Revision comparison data
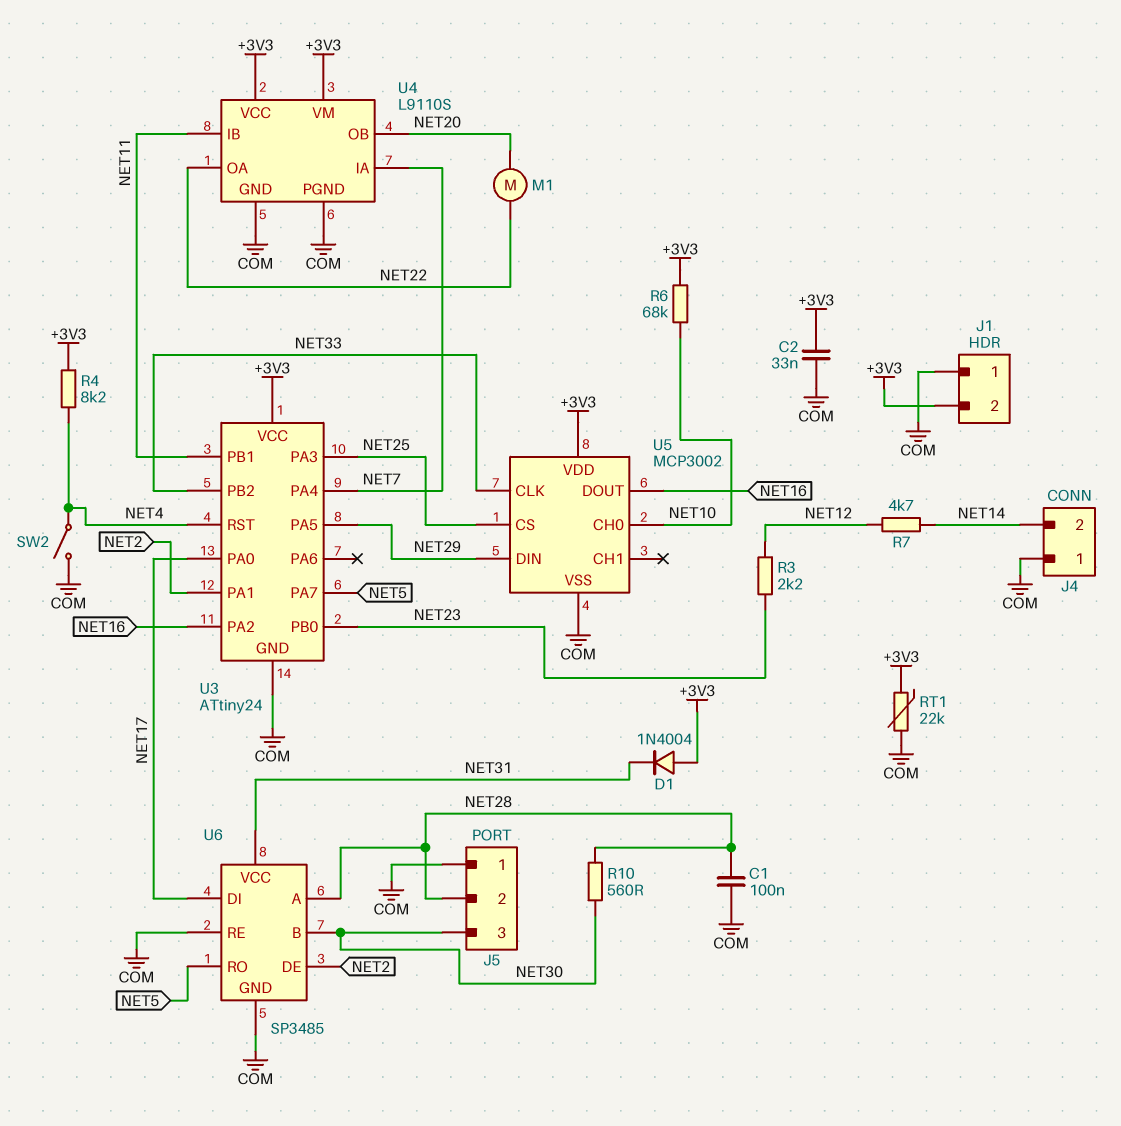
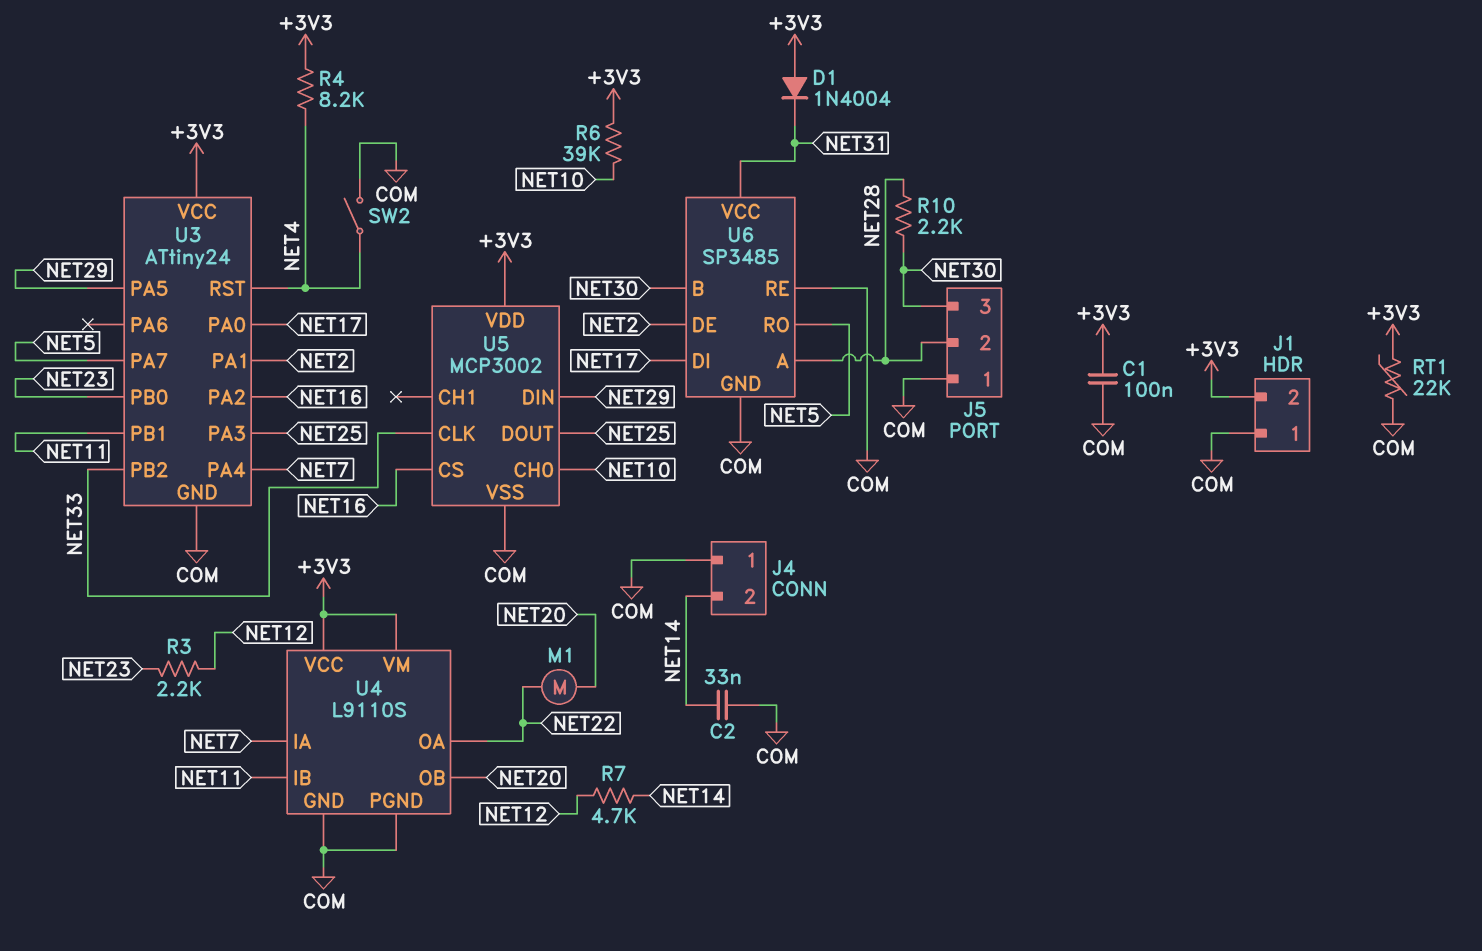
C1: 100nF (COM, NET28) -> 100nF (+3V3, COM)
C2: 33nF (+3V3, COM) -> 33nF (COM, NET14)
R6: 68k (+3V3, NET10) -> 39k (+3V3, NET10)
R10: 560 (NET28, NET30) -> 2.2k (NET28, NET30)
U5 pin CS: NET25 -> NET16
U5 pin DOUT: NET16 -> NET25

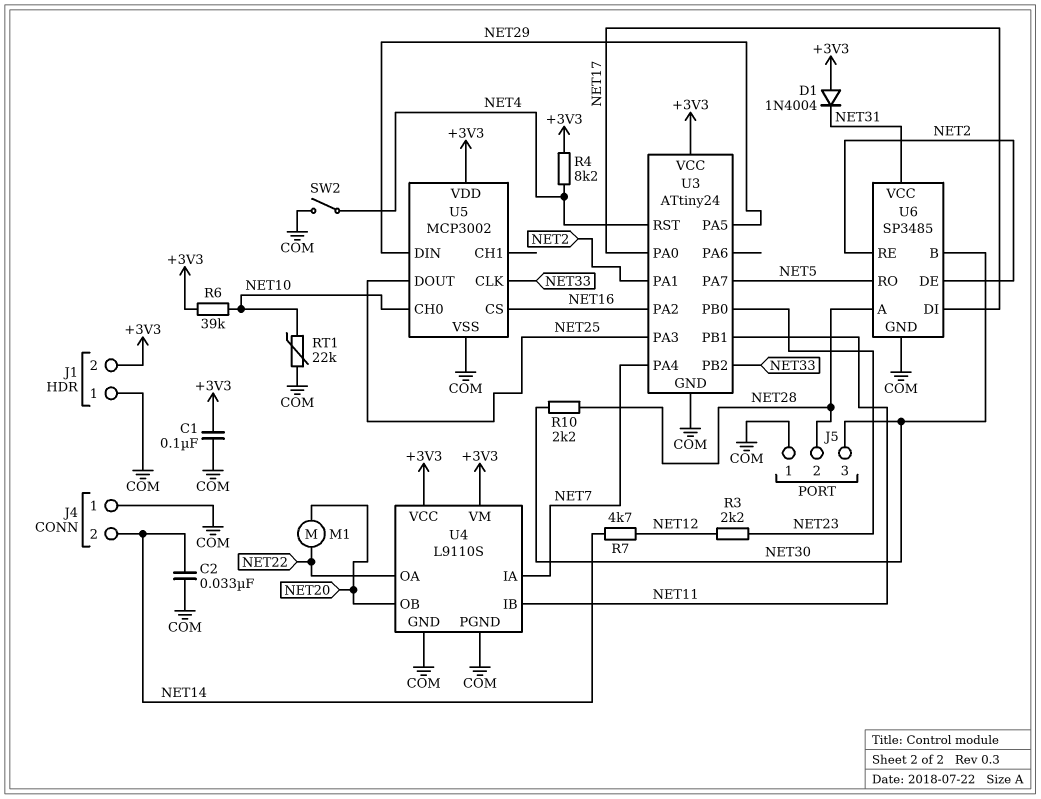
RT1: 22k (+3V3, COM) -> 22k (COM, NET10)
U6 pin RE: COM -> NET2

Exercise: Print the entries again exactly as they appear above. Do not print the pictures.

Answer to the problem:
C1: 100nF (COM, NET28) -> 100nF (+3V3, COM)
C2: 33nF (+3V3, COM) -> 33nF (COM, NET14)
R6: 68k (+3V3, NET10) -> 39k (+3V3, NET10)
R10: 560 (NET28, NET30) -> 2.2k (NET28, NET30)
U5 pin CS: NET25 -> NET16
U5 pin DOUT: NET16 -> NET25

RT1: 22k (+3V3, COM) -> 22k (COM, NET10)
U6 pin RE: COM -> NET2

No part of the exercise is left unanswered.